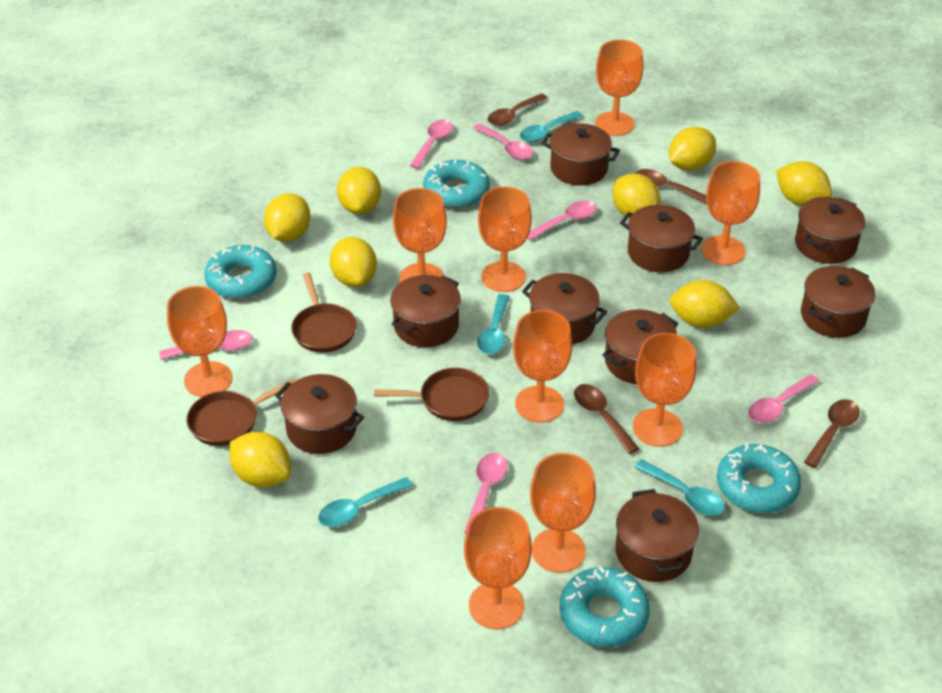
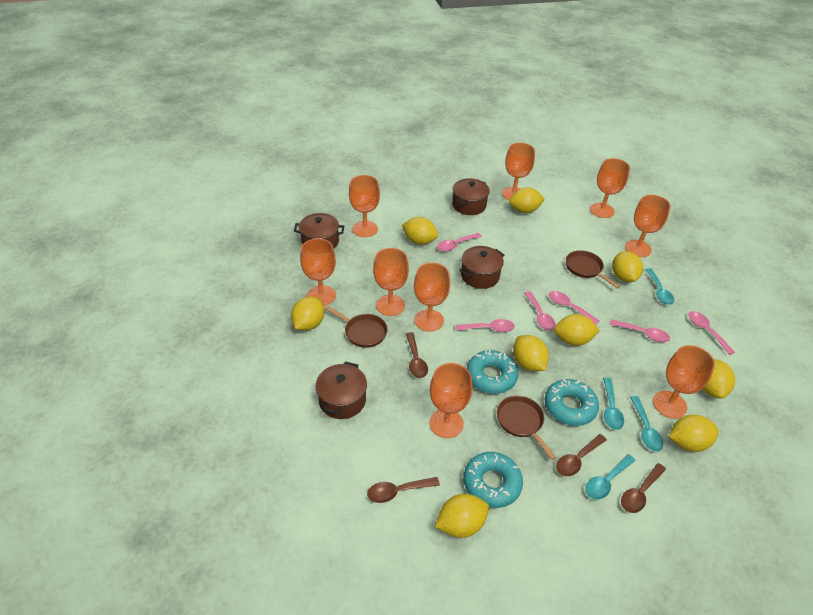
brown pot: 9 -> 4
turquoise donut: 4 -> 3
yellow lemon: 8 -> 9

* * *

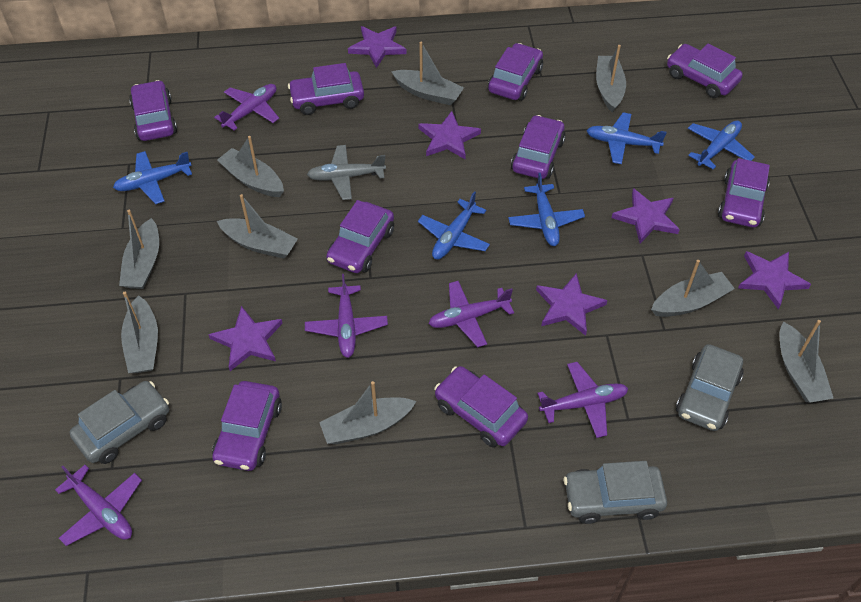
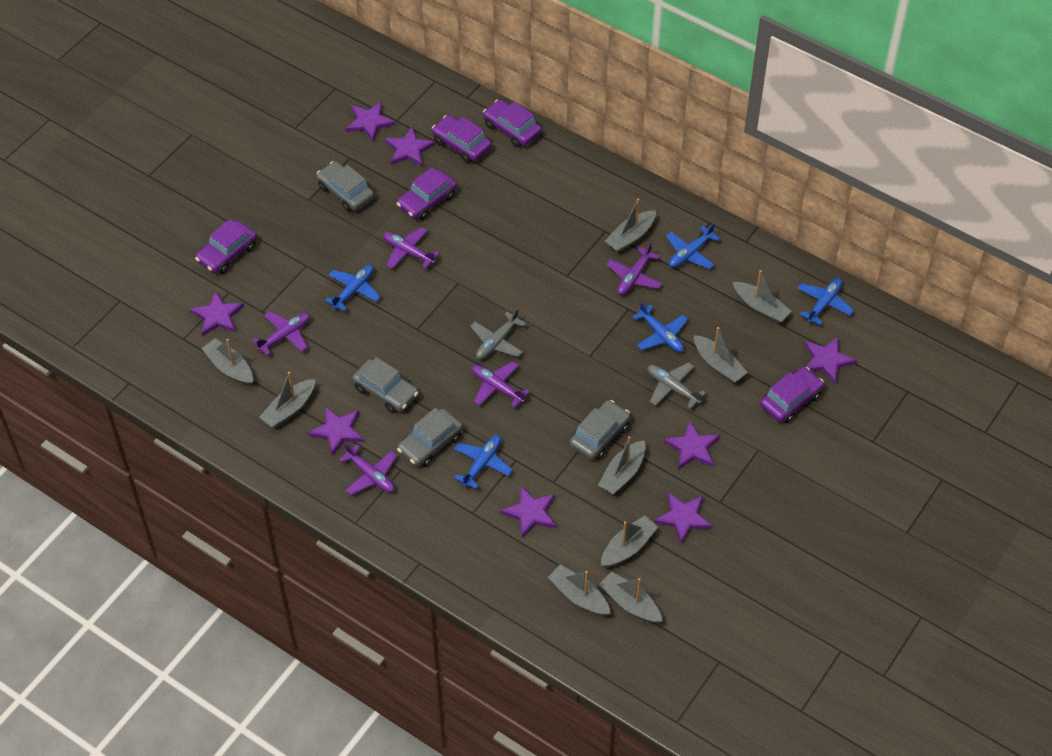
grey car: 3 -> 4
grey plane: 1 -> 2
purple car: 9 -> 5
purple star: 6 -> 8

REQUIREMENT —
Extract exactly and only the lines above from the line containing "grey car: 3 -> 4" through the line containing "purple star: 6 -> 8", both end lines included.

WRITTEN RESPONSE —
grey car: 3 -> 4
grey plane: 1 -> 2
purple car: 9 -> 5
purple star: 6 -> 8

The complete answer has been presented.